WORK TASK —
Wherever the word "cafe" occurs in the listing, copy the whole line.

INPUT RECORDS —
%%

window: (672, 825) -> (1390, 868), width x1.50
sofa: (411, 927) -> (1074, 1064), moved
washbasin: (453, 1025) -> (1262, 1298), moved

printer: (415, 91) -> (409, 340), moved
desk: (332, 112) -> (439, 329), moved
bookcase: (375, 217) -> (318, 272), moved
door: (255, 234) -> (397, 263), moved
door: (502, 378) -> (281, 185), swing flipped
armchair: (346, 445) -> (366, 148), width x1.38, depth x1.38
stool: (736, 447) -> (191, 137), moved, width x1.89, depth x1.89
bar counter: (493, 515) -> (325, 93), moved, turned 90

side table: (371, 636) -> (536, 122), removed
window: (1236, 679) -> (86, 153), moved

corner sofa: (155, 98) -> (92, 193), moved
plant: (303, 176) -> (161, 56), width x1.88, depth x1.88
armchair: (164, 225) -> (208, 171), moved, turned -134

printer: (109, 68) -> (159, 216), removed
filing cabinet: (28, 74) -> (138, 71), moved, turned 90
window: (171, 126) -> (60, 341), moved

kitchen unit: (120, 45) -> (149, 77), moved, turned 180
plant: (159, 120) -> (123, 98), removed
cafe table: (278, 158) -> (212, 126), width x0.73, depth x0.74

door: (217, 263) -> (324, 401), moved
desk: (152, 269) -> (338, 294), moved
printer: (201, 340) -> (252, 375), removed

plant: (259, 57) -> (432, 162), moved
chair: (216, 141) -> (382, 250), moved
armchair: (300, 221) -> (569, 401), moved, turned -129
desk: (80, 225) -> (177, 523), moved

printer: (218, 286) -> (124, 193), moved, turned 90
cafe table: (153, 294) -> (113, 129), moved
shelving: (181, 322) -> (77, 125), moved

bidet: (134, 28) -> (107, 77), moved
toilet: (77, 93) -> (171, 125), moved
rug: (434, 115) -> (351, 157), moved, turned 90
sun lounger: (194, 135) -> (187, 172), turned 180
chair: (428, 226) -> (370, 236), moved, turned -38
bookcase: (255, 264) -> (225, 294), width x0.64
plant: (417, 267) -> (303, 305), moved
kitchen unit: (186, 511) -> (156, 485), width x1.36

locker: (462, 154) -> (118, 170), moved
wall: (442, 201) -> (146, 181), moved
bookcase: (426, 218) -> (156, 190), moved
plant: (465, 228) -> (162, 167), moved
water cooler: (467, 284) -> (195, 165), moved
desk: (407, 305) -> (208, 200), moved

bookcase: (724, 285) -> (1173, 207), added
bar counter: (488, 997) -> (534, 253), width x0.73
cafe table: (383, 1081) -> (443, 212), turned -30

%%

RESPONSE FOR THIS EXERCISE —
cafe table: (278, 158) -> (212, 126), width x0.73, depth x0.74
cafe table: (153, 294) -> (113, 129), moved
cafe table: (383, 1081) -> (443, 212), turned -30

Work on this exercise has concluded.